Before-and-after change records

=== Section Start ===

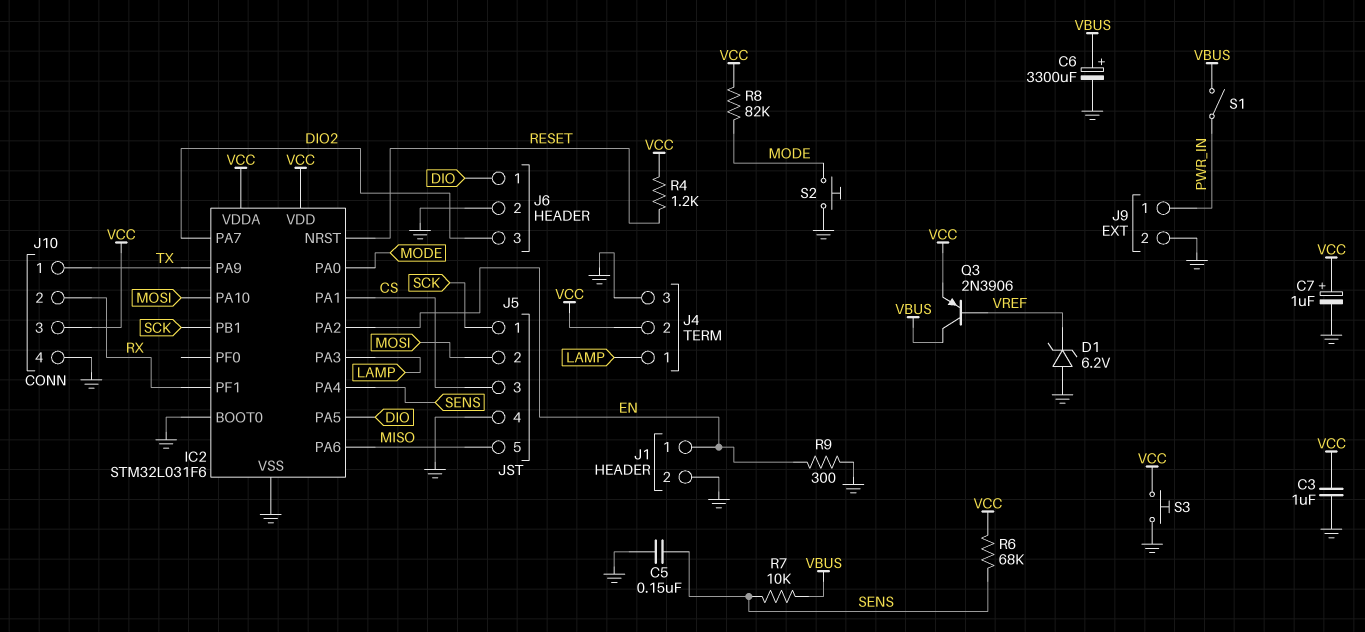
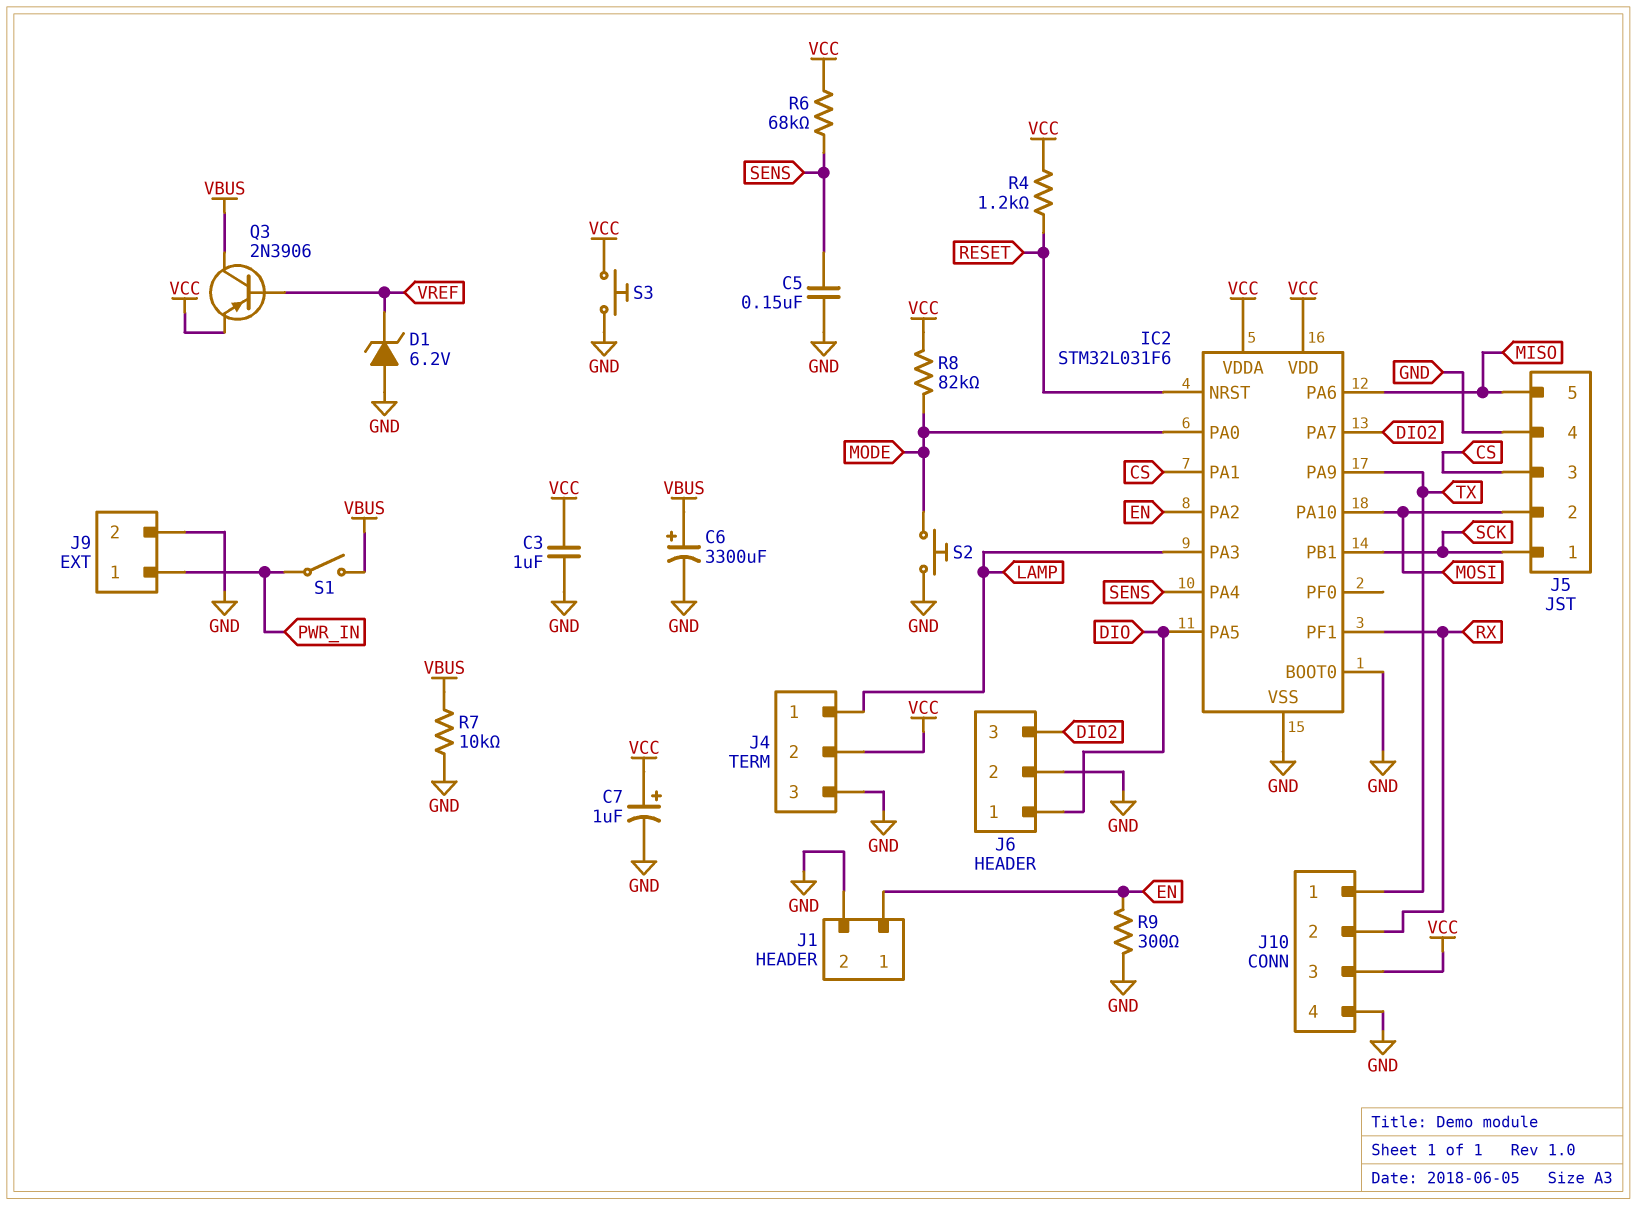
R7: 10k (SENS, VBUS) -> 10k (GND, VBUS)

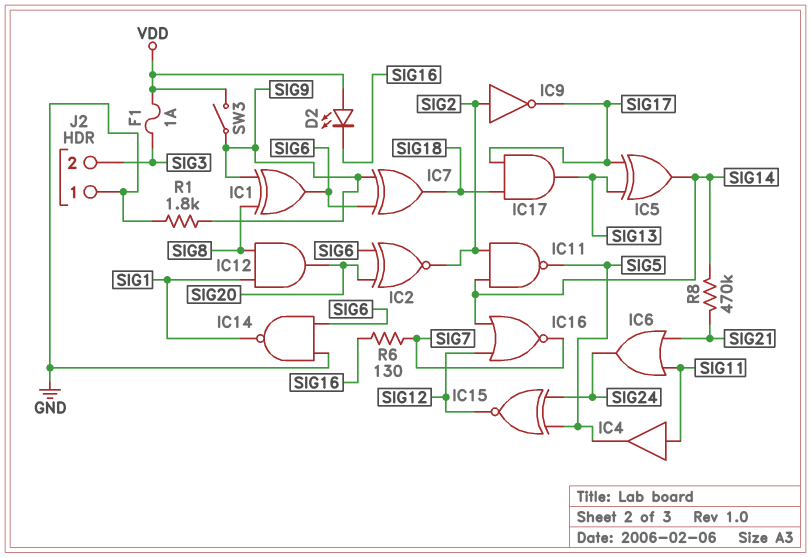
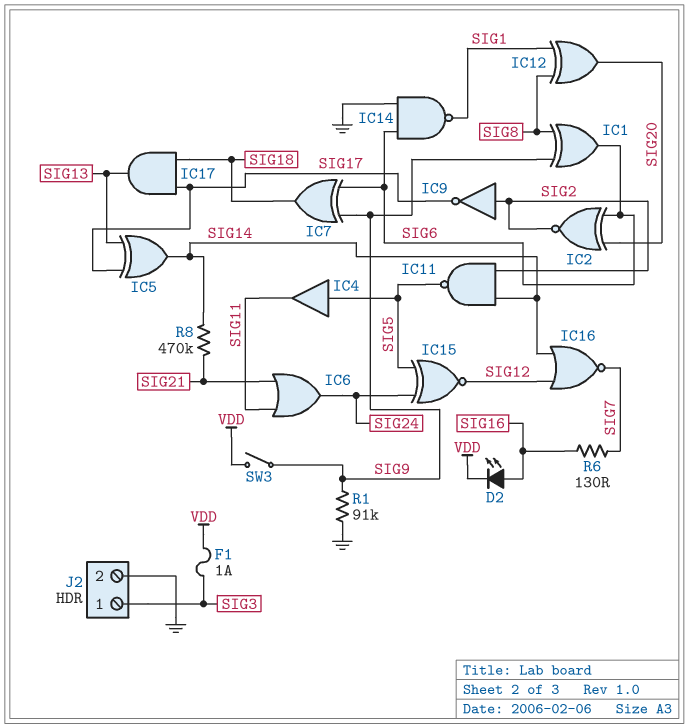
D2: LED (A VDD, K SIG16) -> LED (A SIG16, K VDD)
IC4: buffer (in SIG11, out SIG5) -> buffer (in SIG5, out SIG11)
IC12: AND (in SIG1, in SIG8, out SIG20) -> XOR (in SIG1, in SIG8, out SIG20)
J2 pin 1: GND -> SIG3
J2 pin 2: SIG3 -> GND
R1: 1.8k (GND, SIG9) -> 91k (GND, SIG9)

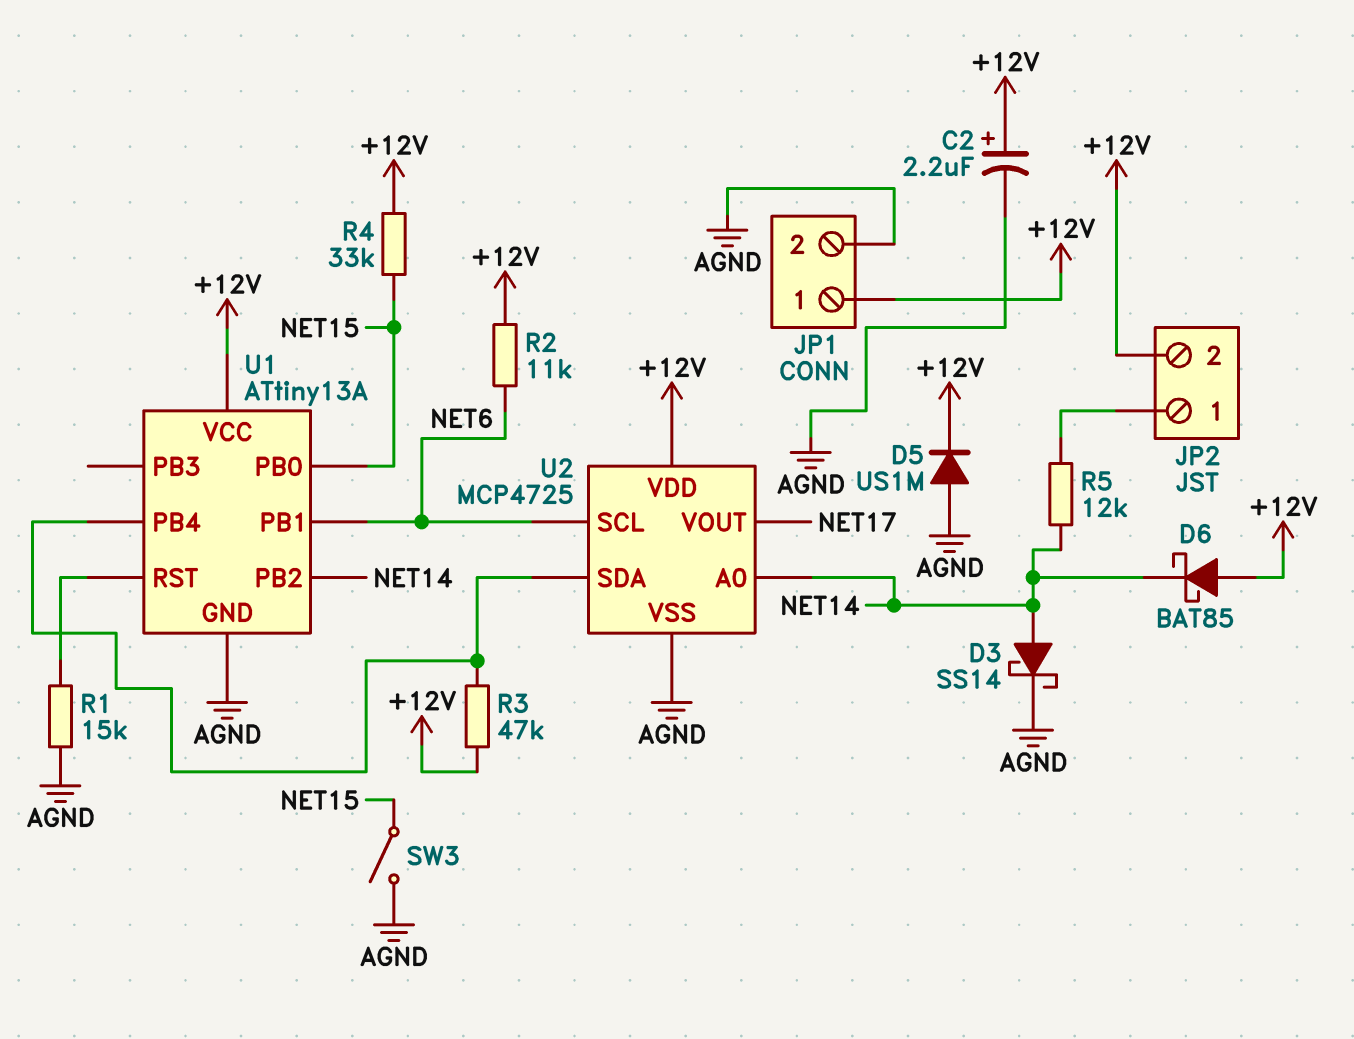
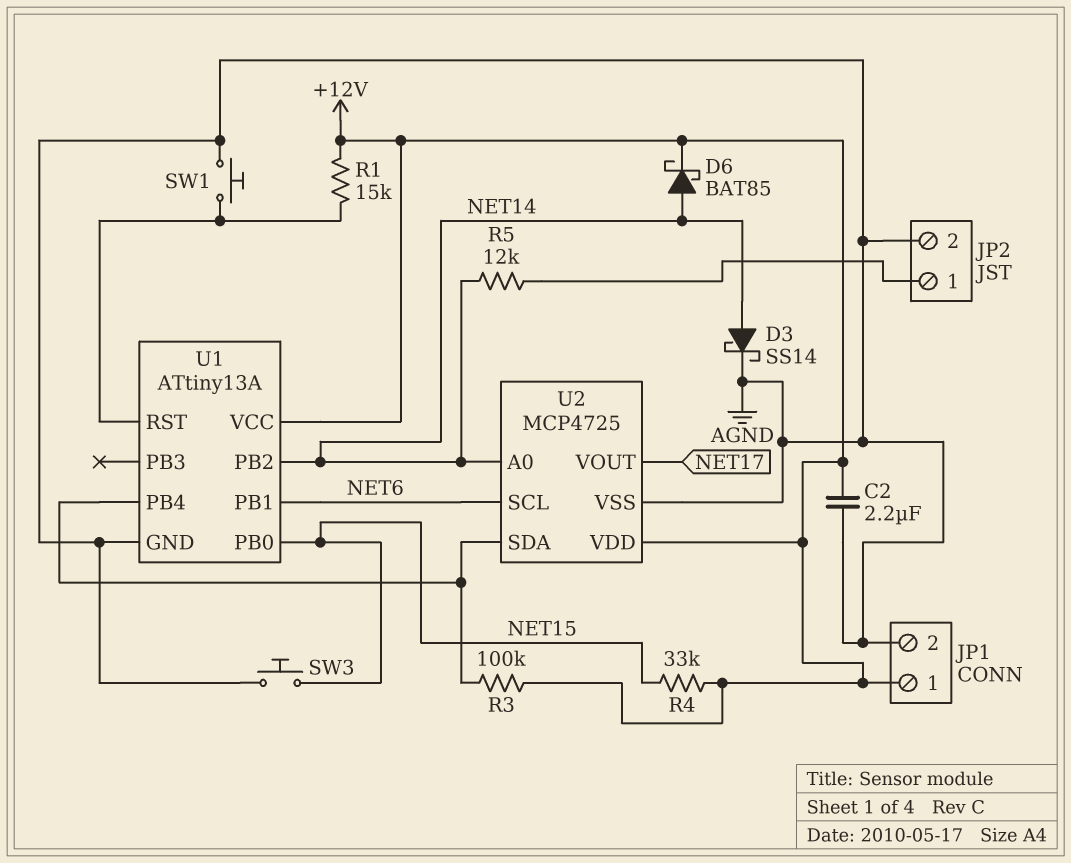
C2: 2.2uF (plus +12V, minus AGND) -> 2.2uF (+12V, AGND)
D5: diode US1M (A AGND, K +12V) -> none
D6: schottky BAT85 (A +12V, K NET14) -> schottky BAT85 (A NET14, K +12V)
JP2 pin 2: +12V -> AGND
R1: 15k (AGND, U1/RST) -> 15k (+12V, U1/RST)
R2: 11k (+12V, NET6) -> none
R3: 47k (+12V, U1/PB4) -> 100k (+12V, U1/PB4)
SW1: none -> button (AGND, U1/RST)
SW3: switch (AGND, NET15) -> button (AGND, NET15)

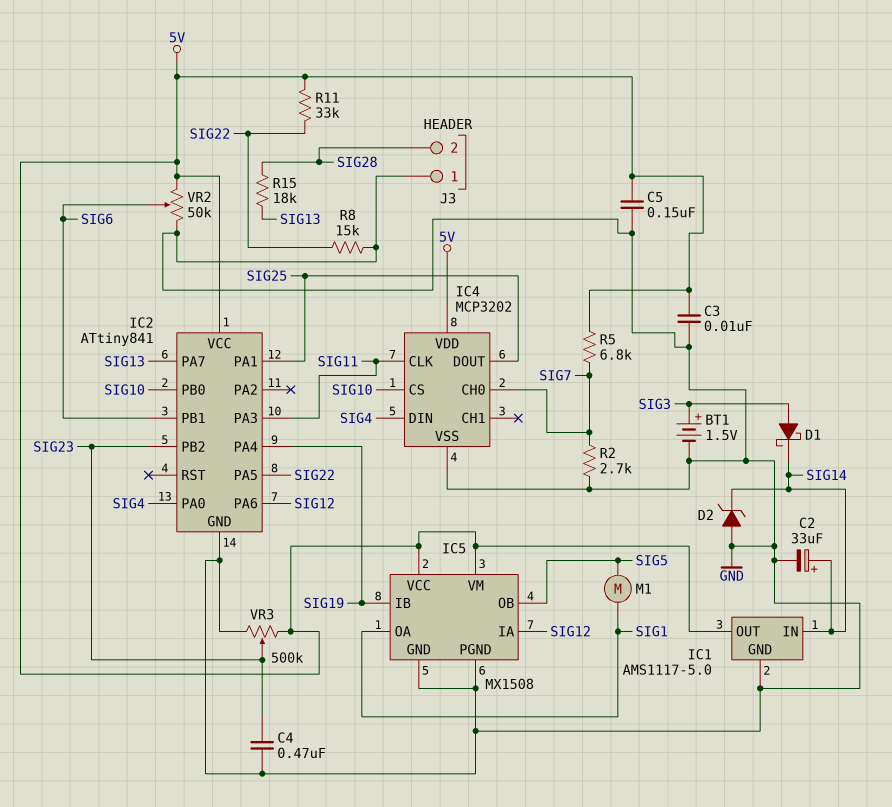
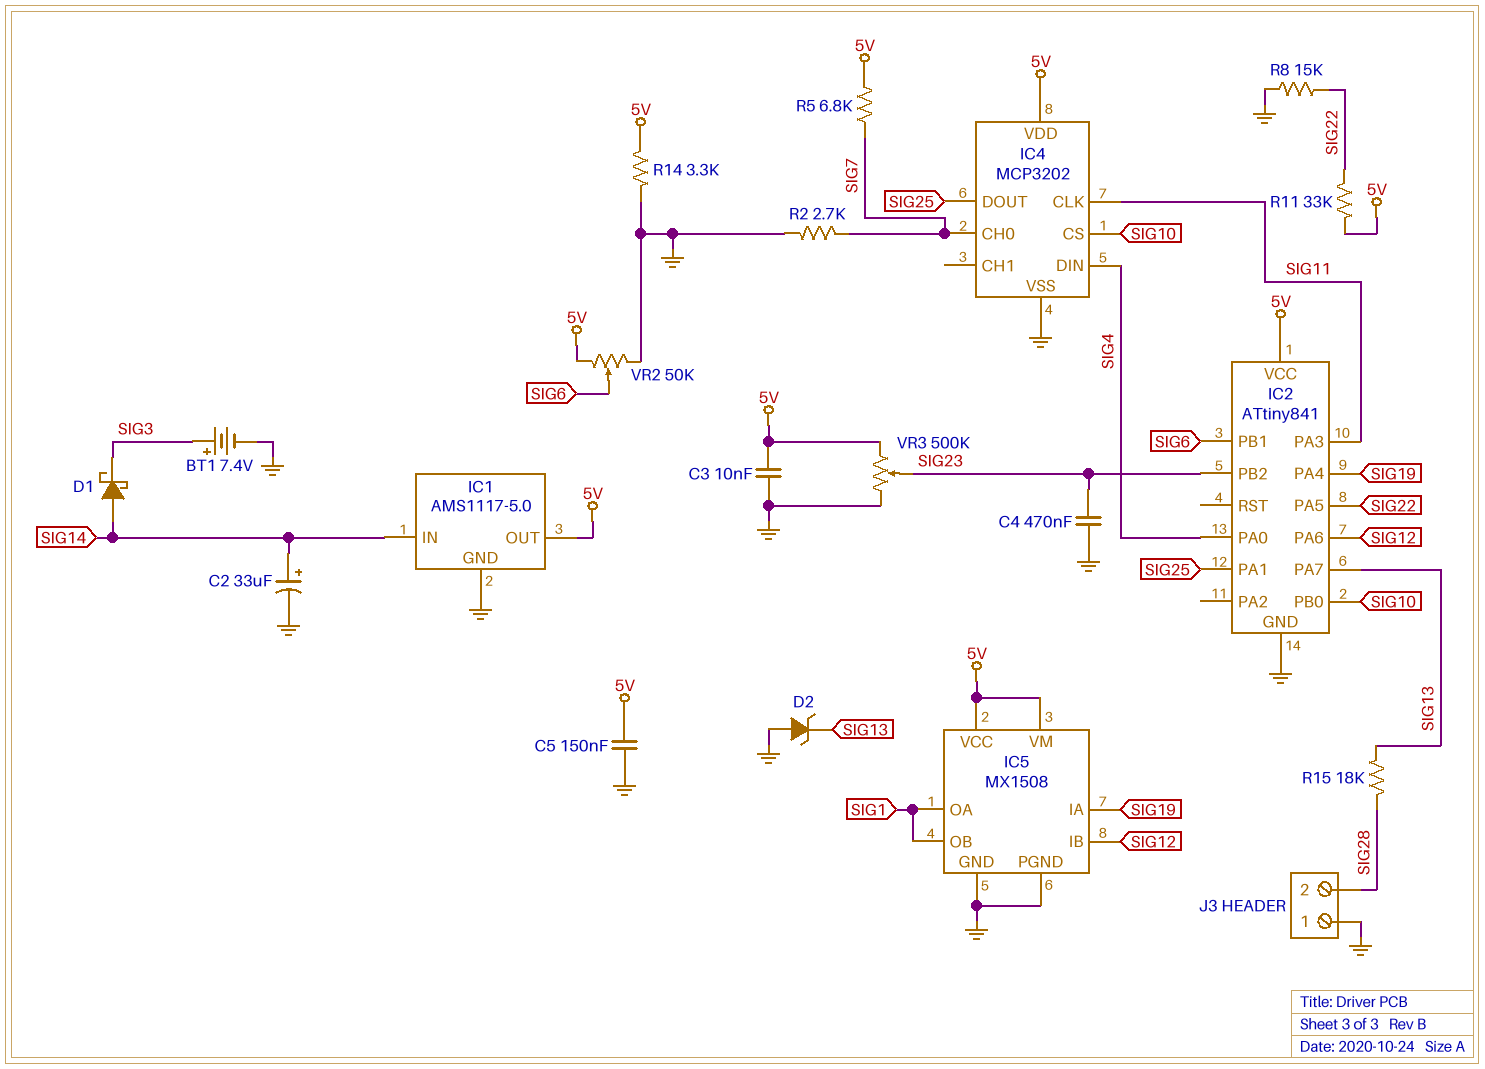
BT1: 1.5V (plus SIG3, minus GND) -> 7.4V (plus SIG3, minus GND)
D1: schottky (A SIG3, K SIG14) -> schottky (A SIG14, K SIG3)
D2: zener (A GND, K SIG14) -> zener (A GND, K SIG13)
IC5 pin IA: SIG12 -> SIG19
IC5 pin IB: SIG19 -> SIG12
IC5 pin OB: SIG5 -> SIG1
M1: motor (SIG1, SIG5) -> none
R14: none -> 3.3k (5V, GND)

=== Section End ===

### Exercise brief
Output the records exactly, pictures excluded.

### Solution below
R7: 10k (SENS, VBUS) -> 10k (GND, VBUS)

D2: LED (A VDD, K SIG16) -> LED (A SIG16, K VDD)
IC4: buffer (in SIG11, out SIG5) -> buffer (in SIG5, out SIG11)
IC12: AND (in SIG1, in SIG8, out SIG20) -> XOR (in SIG1, in SIG8, out SIG20)
J2 pin 1: GND -> SIG3
J2 pin 2: SIG3 -> GND
R1: 1.8k (GND, SIG9) -> 91k (GND, SIG9)

C2: 2.2uF (plus +12V, minus AGND) -> 2.2uF (+12V, AGND)
D5: diode US1M (A AGND, K +12V) -> none
D6: schottky BAT85 (A +12V, K NET14) -> schottky BAT85 (A NET14, K +12V)
JP2 pin 2: +12V -> AGND
R1: 15k (AGND, U1/RST) -> 15k (+12V, U1/RST)
R2: 11k (+12V, NET6) -> none
R3: 47k (+12V, U1/PB4) -> 100k (+12V, U1/PB4)
SW1: none -> button (AGND, U1/RST)
SW3: switch (AGND, NET15) -> button (AGND, NET15)

BT1: 1.5V (plus SIG3, minus GND) -> 7.4V (plus SIG3, minus GND)
D1: schottky (A SIG3, K SIG14) -> schottky (A SIG14, K SIG3)
D2: zener (A GND, K SIG14) -> zener (A GND, K SIG13)
IC5 pin IA: SIG12 -> SIG19
IC5 pin IB: SIG19 -> SIG12
IC5 pin OB: SIG5 -> SIG1
M1: motor (SIG1, SIG5) -> none
R14: none -> 3.3k (5V, GND)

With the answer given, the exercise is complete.